--- START ---
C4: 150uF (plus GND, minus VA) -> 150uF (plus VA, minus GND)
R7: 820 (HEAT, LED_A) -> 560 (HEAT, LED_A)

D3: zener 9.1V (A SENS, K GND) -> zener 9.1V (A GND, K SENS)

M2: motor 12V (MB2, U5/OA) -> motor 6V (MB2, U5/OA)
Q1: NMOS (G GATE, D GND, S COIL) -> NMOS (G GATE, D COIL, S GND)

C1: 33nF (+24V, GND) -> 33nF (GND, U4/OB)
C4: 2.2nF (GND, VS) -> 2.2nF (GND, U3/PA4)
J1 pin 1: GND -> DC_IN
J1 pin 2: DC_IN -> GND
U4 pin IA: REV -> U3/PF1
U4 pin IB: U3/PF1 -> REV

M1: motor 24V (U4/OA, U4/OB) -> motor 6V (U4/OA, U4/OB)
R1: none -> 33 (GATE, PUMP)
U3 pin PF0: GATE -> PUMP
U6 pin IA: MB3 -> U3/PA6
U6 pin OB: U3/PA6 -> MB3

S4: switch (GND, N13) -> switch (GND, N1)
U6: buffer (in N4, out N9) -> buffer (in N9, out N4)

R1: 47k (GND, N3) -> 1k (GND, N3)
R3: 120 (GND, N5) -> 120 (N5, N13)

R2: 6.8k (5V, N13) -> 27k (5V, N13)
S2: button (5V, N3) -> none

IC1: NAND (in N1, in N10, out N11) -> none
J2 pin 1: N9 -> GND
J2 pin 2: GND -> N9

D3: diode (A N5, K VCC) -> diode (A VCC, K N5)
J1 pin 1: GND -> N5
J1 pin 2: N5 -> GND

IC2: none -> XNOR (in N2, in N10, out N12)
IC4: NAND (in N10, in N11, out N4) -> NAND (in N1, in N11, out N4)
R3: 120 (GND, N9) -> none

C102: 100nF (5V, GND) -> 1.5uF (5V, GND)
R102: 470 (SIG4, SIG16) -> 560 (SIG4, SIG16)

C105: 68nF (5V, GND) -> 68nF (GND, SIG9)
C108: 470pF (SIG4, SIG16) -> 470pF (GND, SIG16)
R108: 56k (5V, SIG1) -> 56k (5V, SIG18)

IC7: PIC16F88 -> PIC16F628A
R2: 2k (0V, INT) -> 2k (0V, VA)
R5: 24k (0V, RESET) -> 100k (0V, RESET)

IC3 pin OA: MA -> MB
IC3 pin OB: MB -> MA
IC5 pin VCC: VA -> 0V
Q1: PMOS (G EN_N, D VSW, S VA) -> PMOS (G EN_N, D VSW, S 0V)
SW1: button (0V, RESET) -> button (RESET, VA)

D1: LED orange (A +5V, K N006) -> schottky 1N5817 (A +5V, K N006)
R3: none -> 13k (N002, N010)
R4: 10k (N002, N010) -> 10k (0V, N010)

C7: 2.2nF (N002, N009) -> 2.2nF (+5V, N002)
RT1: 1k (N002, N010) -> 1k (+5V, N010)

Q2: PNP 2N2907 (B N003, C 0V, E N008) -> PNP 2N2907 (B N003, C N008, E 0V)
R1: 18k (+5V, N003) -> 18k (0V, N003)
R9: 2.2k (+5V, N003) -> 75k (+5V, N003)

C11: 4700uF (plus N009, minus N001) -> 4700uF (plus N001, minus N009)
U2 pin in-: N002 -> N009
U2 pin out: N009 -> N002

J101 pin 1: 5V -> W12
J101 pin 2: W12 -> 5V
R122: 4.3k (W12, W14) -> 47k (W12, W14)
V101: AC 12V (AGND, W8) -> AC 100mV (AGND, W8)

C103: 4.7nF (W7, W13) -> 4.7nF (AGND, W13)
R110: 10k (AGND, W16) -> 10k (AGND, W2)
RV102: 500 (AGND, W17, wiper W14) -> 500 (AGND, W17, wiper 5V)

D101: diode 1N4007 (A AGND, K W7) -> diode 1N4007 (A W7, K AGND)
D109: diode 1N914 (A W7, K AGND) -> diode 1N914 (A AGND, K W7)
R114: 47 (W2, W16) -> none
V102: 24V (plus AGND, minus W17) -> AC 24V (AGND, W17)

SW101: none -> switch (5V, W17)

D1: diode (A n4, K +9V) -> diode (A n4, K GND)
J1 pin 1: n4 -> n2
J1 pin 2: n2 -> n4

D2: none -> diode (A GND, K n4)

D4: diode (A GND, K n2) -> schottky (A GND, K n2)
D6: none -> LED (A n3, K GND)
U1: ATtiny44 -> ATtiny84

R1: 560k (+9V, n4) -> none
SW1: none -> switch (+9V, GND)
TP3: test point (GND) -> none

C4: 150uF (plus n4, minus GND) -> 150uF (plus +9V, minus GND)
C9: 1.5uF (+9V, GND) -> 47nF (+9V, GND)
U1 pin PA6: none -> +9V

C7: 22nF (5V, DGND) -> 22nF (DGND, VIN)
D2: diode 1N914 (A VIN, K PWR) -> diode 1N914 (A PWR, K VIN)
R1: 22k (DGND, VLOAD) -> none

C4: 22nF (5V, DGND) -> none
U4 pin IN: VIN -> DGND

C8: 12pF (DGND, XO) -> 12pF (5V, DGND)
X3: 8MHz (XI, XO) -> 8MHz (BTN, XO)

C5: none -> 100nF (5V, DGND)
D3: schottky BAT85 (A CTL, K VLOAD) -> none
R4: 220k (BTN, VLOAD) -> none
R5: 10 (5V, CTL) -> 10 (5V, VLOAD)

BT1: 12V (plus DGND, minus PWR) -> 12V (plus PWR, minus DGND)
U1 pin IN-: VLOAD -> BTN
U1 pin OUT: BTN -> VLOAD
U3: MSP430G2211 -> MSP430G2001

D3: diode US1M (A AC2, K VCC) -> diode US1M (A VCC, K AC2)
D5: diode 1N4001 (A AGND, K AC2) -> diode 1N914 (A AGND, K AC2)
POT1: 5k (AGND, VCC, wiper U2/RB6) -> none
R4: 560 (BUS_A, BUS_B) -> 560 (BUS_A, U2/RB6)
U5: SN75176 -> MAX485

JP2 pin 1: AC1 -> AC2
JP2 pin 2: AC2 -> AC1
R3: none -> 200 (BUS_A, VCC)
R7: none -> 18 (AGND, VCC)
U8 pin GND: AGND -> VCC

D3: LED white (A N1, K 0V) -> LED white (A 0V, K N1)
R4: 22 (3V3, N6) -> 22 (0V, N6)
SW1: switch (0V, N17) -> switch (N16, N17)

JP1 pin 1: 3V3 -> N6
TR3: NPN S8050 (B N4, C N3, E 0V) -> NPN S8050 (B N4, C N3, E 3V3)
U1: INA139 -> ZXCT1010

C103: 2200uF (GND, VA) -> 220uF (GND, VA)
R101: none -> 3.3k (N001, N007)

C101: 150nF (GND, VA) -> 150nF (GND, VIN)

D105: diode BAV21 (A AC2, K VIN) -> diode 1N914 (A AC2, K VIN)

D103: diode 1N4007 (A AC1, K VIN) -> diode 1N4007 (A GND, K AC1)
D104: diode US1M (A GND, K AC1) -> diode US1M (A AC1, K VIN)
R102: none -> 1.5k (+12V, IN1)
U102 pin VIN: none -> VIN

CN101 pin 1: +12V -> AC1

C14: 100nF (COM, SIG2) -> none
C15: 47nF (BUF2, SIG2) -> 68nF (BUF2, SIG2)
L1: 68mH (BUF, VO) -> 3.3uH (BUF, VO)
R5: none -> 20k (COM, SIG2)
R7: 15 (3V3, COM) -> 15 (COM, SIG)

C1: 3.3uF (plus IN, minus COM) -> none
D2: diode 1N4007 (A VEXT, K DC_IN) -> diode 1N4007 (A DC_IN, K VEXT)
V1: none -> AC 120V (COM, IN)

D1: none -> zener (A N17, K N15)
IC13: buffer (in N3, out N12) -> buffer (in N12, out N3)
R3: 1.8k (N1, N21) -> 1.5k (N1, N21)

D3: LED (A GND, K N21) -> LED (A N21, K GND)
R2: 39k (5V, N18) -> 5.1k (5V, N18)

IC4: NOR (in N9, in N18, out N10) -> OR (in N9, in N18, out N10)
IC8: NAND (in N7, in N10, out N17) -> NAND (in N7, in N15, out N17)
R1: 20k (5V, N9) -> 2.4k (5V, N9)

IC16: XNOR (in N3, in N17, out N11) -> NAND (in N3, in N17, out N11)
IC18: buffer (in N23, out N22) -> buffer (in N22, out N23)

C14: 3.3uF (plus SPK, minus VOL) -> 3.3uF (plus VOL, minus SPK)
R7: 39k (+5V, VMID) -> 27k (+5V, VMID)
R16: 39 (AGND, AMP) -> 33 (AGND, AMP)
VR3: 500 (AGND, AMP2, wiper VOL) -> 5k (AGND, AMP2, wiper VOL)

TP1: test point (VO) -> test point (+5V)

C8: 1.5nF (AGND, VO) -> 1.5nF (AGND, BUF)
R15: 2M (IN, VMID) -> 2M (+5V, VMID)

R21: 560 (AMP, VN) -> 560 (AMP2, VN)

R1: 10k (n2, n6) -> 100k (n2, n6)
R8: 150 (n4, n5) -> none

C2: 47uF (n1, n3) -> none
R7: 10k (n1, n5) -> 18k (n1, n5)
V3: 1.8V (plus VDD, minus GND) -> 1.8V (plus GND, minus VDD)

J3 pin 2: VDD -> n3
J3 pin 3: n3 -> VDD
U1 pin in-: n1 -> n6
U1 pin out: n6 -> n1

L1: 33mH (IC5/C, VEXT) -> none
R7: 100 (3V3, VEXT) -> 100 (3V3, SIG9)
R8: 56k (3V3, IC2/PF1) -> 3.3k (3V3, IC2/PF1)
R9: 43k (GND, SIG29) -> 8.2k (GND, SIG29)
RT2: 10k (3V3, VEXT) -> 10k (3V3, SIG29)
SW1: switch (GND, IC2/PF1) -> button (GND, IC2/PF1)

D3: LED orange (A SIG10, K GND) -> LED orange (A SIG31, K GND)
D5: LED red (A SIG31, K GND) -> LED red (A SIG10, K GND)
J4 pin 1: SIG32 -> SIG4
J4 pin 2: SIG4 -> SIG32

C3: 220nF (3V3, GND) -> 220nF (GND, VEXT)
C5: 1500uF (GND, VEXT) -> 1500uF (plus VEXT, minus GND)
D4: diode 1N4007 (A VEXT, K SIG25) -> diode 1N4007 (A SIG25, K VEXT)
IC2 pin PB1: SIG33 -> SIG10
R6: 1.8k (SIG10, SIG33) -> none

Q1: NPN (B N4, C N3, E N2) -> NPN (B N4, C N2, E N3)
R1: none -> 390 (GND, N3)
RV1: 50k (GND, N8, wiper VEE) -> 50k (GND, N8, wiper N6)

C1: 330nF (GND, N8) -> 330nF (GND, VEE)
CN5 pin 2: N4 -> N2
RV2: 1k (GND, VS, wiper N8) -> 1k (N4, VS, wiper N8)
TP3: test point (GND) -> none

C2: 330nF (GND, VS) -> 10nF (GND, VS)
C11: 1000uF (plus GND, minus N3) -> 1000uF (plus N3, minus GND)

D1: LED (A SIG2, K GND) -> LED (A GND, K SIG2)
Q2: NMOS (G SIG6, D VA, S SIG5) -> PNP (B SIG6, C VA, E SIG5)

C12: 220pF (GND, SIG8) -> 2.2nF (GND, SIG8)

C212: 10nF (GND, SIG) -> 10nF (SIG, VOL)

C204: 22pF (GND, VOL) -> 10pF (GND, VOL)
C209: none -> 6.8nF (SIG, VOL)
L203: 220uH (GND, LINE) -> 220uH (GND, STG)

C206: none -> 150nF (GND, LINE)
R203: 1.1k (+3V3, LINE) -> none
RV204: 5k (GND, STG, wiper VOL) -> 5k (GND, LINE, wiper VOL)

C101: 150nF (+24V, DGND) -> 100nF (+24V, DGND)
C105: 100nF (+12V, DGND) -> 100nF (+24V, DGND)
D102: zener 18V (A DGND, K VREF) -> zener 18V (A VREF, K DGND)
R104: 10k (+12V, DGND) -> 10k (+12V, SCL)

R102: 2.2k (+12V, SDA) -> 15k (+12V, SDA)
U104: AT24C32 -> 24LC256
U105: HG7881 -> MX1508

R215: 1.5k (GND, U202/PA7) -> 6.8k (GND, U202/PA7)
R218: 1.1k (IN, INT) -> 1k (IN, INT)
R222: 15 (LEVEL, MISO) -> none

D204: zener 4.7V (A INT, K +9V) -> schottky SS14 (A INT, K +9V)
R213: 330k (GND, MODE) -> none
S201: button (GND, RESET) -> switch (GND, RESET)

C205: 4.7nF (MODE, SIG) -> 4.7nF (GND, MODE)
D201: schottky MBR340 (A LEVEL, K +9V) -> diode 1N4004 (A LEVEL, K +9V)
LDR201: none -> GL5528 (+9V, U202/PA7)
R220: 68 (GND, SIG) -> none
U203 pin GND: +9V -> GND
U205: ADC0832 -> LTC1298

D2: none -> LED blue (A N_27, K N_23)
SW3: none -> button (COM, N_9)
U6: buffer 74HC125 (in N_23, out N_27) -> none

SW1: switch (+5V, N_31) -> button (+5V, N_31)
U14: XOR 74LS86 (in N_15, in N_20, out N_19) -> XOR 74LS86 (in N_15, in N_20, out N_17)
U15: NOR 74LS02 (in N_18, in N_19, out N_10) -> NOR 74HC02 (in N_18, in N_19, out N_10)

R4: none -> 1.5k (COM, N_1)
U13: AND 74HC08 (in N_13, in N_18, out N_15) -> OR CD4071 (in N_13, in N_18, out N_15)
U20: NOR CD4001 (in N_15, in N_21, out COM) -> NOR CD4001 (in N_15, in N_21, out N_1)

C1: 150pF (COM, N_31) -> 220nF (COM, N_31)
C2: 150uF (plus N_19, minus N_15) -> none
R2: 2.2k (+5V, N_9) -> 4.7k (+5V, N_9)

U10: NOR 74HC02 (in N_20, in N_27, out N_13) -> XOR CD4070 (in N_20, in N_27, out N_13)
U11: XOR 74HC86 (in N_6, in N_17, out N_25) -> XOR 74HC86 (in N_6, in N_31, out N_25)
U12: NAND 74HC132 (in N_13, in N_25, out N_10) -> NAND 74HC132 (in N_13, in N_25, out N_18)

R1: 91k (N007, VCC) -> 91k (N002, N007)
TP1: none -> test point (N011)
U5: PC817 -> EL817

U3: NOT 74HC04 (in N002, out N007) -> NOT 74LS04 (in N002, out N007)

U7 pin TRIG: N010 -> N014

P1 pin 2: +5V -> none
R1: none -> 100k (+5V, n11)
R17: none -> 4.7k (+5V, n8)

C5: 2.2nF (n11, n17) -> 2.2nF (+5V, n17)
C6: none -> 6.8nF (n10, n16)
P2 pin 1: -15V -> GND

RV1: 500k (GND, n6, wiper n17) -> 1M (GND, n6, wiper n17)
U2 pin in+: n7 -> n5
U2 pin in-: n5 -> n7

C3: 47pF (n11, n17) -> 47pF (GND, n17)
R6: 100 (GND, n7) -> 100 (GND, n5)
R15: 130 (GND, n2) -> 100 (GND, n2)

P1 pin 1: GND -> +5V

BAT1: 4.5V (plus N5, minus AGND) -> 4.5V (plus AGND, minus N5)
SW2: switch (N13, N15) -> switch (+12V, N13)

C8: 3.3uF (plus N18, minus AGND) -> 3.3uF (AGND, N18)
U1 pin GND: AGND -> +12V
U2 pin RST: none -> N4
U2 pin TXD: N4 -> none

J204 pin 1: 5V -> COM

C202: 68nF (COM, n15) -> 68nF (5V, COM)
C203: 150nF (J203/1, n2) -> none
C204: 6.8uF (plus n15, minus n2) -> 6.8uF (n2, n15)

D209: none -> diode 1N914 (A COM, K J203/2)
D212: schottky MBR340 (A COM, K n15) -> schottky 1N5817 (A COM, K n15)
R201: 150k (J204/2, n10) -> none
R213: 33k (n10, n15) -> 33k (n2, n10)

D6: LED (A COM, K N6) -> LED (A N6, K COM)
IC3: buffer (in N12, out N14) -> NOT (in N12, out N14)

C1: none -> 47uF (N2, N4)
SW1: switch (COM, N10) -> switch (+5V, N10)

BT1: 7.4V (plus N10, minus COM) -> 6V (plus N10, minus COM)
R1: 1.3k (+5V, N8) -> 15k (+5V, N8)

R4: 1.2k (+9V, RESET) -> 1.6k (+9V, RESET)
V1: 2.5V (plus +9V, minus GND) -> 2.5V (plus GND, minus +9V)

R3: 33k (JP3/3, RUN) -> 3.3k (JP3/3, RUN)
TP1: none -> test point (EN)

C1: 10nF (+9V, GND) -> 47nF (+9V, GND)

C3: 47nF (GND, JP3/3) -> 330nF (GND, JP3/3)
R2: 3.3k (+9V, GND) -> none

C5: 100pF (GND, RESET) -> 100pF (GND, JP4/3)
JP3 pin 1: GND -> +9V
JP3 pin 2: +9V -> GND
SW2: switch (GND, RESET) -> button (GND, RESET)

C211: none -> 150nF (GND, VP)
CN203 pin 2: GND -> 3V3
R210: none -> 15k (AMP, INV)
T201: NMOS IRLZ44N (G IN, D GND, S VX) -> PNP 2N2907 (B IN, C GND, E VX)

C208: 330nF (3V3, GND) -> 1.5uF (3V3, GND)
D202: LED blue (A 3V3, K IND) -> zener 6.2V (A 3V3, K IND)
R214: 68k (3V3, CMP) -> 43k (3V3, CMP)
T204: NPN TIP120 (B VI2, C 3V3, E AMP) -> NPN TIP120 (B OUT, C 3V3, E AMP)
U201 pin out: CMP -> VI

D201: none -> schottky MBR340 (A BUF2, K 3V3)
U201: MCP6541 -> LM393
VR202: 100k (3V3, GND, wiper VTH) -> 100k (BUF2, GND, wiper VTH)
--- END ---
**Instructions for the task**
The expected answer is every line above in which the word "blue" appears.

**Completed exercise**
D2: none -> LED blue (A N_27, K N_23)
D202: LED blue (A 3V3, K IND) -> zener 6.2V (A 3V3, K IND)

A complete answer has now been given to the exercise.